## [TASK DESCRIPTION]
Omit the pictures, but give back every entry below exactly as written.

## [RECORDS FOR THE TASK]
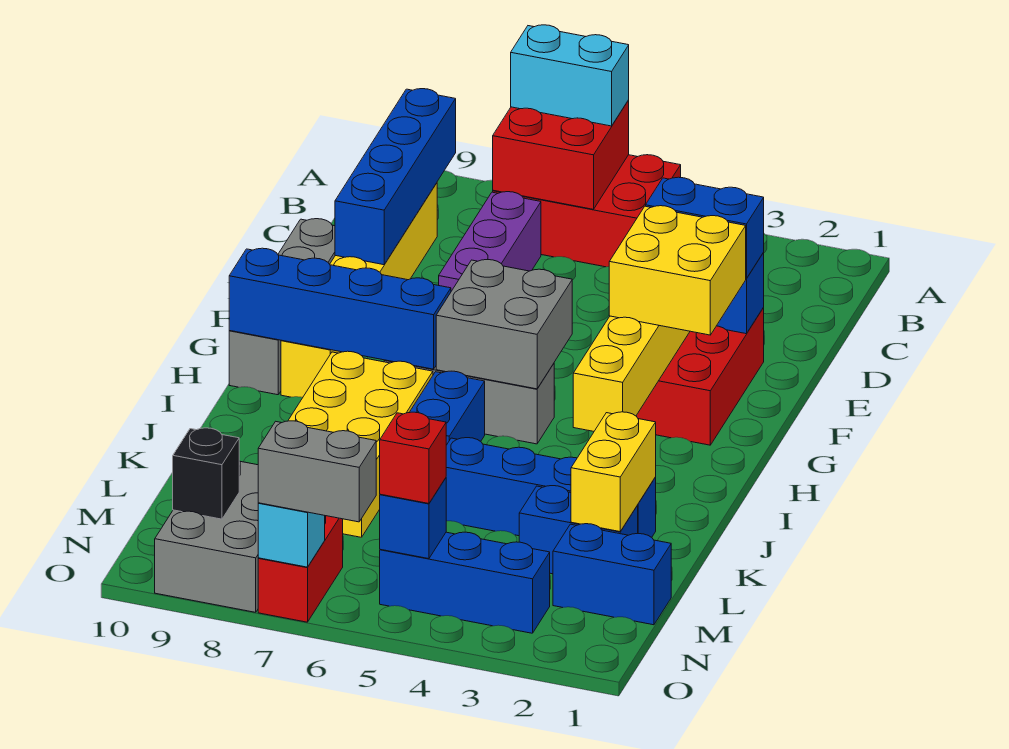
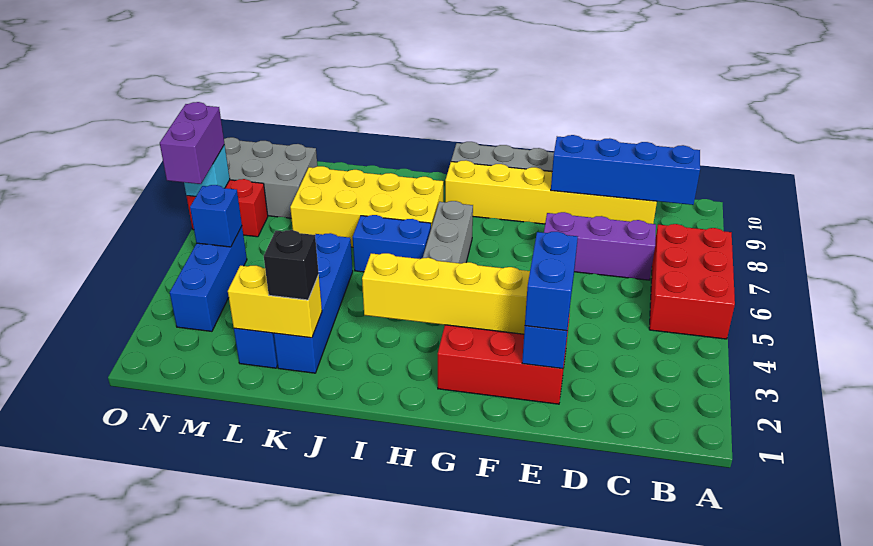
red brick A6:B7 level 2 -> none
cyan brick A6:A7 level 3 -> none
yellow brick F2:G3 level 3 -> none
grey brick G5:H6 level 2 -> none
blue brick H7:H10 level 2 -> none
blue brick M1:M2 level 1 -> none
red brick N5 level 3 -> none
black brick N9 level 2 -> black brick K2 level 3
grey brick O6:O7 level 3 -> purple brick O6:O7 level 3

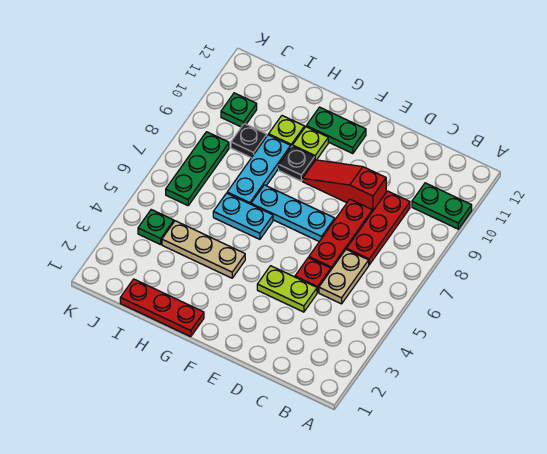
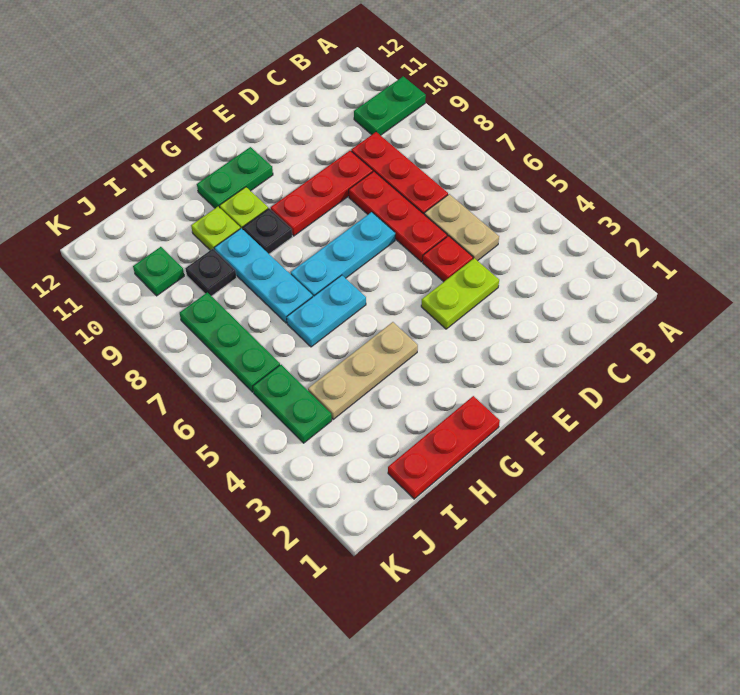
red slope D9:F9 level 1 top D -> red plate D9:F9 level 1
green plate J4 level 1 -> green plate J4:J5 level 1

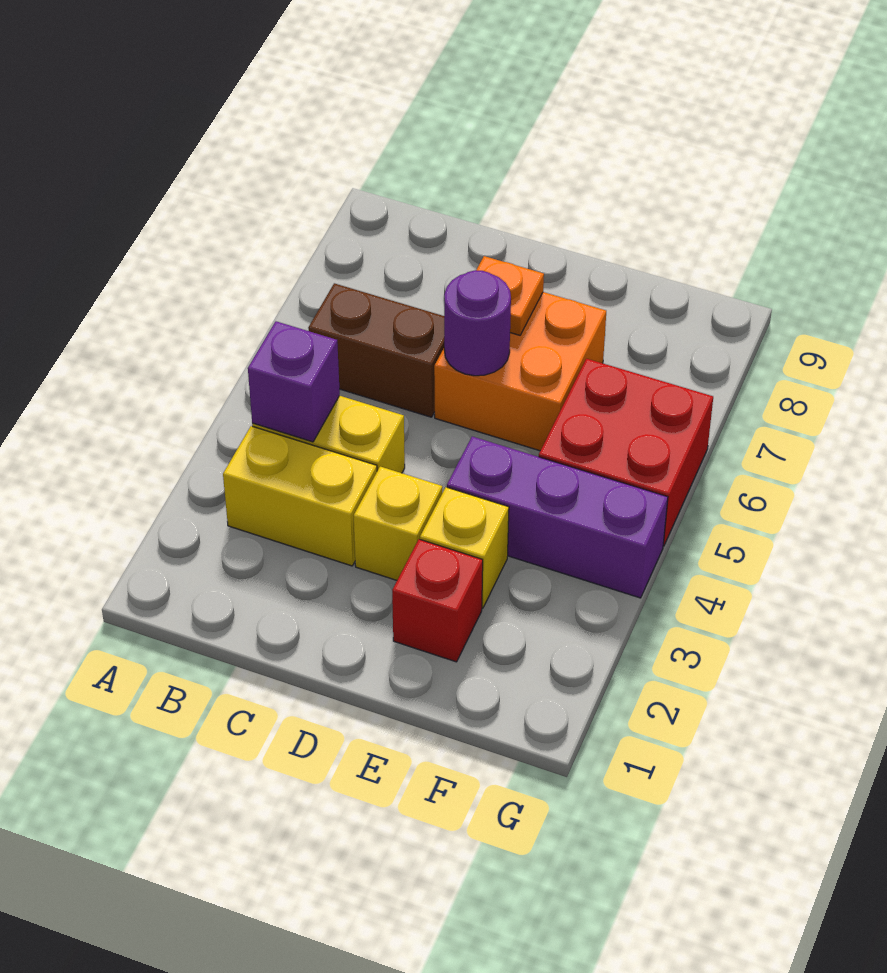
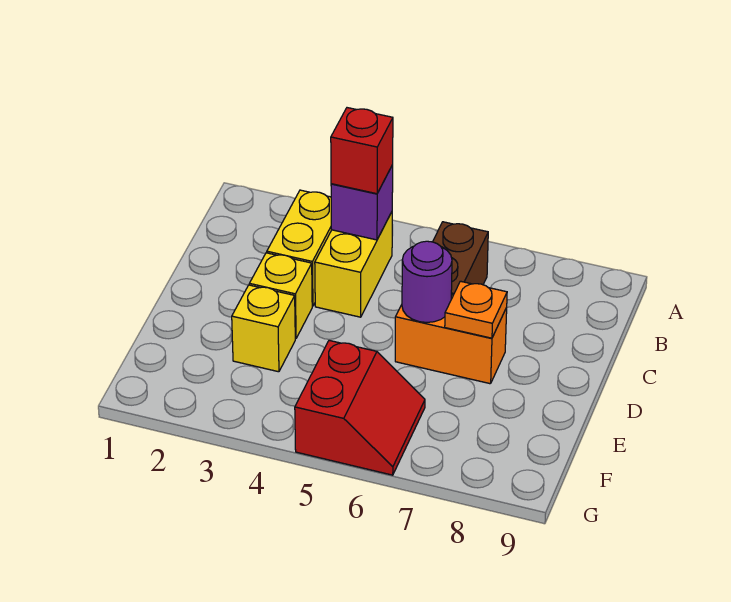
orange brick D6:E7 level 1 -> orange brick D6:D7 level 1
red brick E2 level 1 -> red brick B4 level 3
purple brick E4:G4 level 1 -> none
red brick F5:G6 level 1 -> red slope F5:G6 level 1 top 5

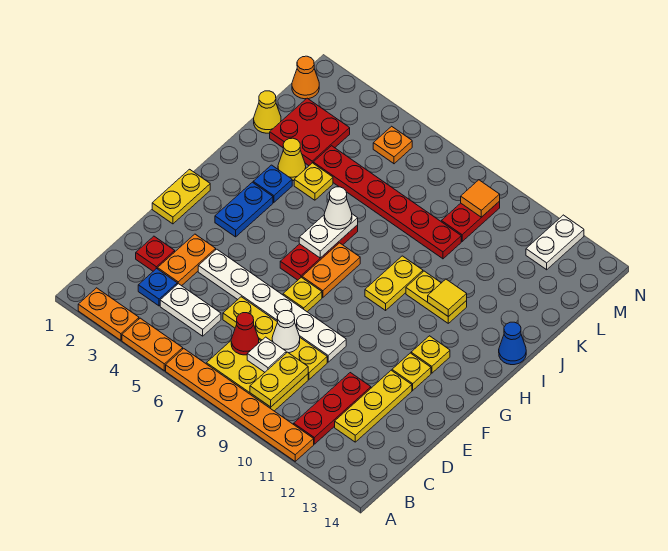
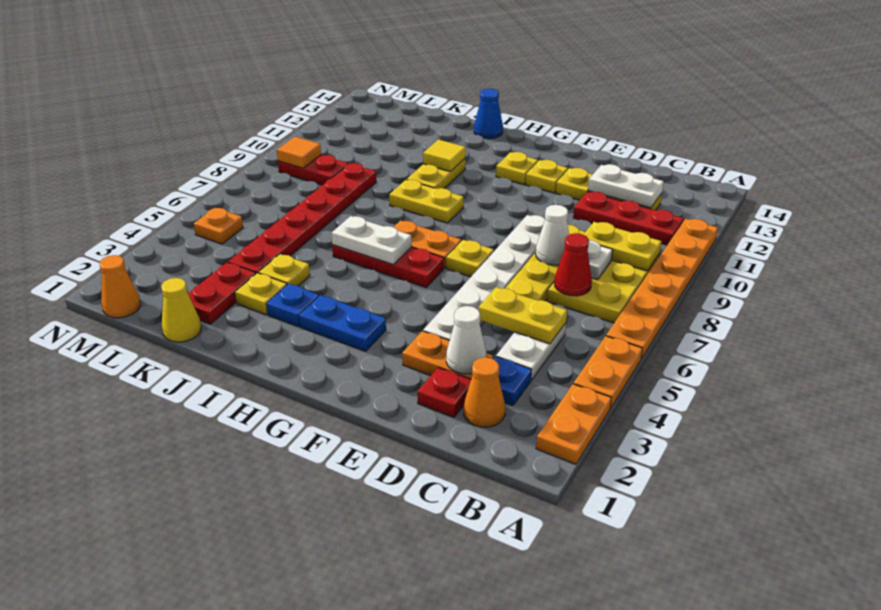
none -> orange cone C2 level 1
yellow plate F1:G1 level 1 -> yellow plate C5:D5 level 2
white cone I6 level 3 -> white cone D3 level 2
yellow cone J3 level 1 -> yellow plate J3 level 1
red plate K2:L3 level 1 -> red plate K2:K3 level 1
white plate M12:N12 level 1 -> white plate C12:D12 level 2

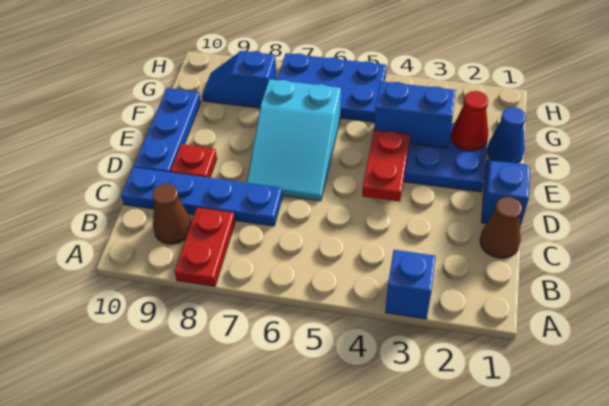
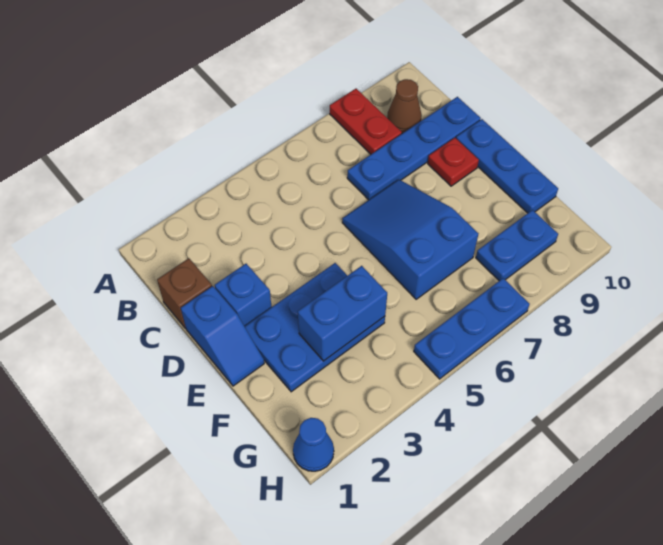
blue brick A3 level 1 -> blue brick D2 level 1
brown cone C1 level 1 -> brown brick C1 level 1
red plate D4:E4 level 2 -> none
cyan slope D6:F7 level 1 top F -> blue slope D6:F7 level 1 top F
blue cone F1 level 1 -> blue cone H1 level 1
red cone F2 level 2 -> none
blue plate G5:H7 level 1 -> blue plate H5:H7 level 1
blue slope G8:G9 level 1 top 8 -> blue plate G8:G9 level 1

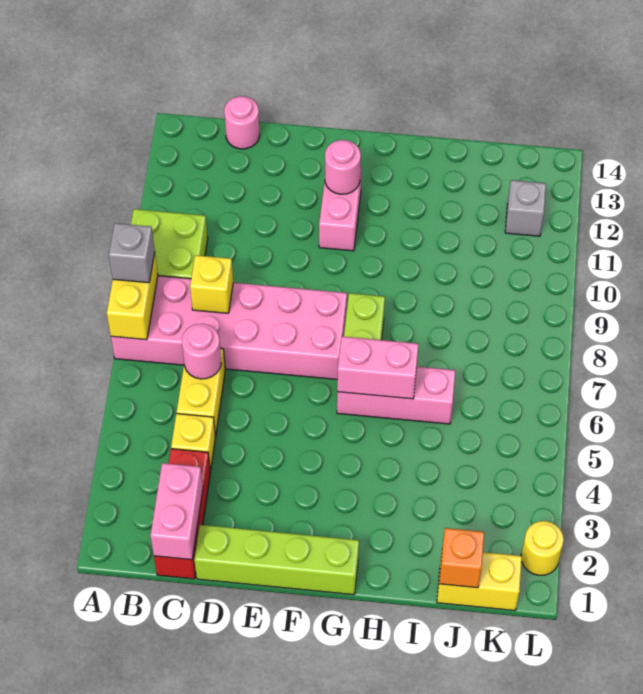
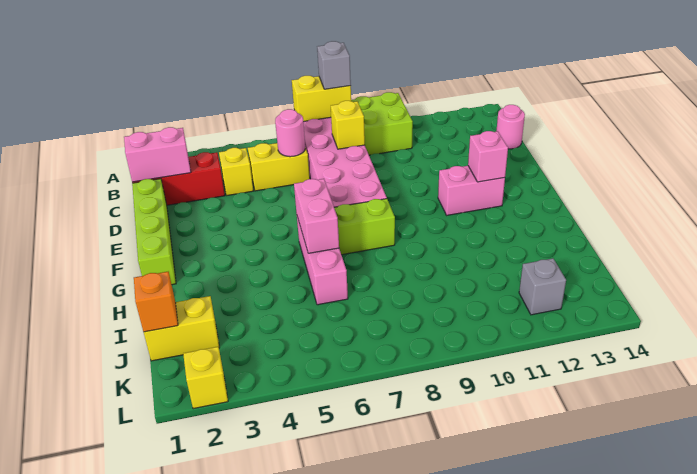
pink round brick F12 level 2 -> pink brick F12 level 2
yellow brick J1:K1 level 1 -> yellow brick J1:J2 level 1
yellow round brick L2 level 1 -> yellow brick L2 level 1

## [THE COMPLETED TASK]
red brick A6:B7 level 2 -> none
cyan brick A6:A7 level 3 -> none
yellow brick F2:G3 level 3 -> none
grey brick G5:H6 level 2 -> none
blue brick H7:H10 level 2 -> none
blue brick M1:M2 level 1 -> none
red brick N5 level 3 -> none
black brick N9 level 2 -> black brick K2 level 3
grey brick O6:O7 level 3 -> purple brick O6:O7 level 3

red slope D9:F9 level 1 top D -> red plate D9:F9 level 1
green plate J4 level 1 -> green plate J4:J5 level 1

orange brick D6:E7 level 1 -> orange brick D6:D7 level 1
red brick E2 level 1 -> red brick B4 level 3
purple brick E4:G4 level 1 -> none
red brick F5:G6 level 1 -> red slope F5:G6 level 1 top 5

none -> orange cone C2 level 1
yellow plate F1:G1 level 1 -> yellow plate C5:D5 level 2
white cone I6 level 3 -> white cone D3 level 2
yellow cone J3 level 1 -> yellow plate J3 level 1
red plate K2:L3 level 1 -> red plate K2:K3 level 1
white plate M12:N12 level 1 -> white plate C12:D12 level 2

blue brick A3 level 1 -> blue brick D2 level 1
brown cone C1 level 1 -> brown brick C1 level 1
red plate D4:E4 level 2 -> none
cyan slope D6:F7 level 1 top F -> blue slope D6:F7 level 1 top F
blue cone F1 level 1 -> blue cone H1 level 1
red cone F2 level 2 -> none
blue plate G5:H7 level 1 -> blue plate H5:H7 level 1
blue slope G8:G9 level 1 top 8 -> blue plate G8:G9 level 1

pink round brick F12 level 2 -> pink brick F12 level 2
yellow brick J1:K1 level 1 -> yellow brick J1:J2 level 1
yellow round brick L2 level 1 -> yellow brick L2 level 1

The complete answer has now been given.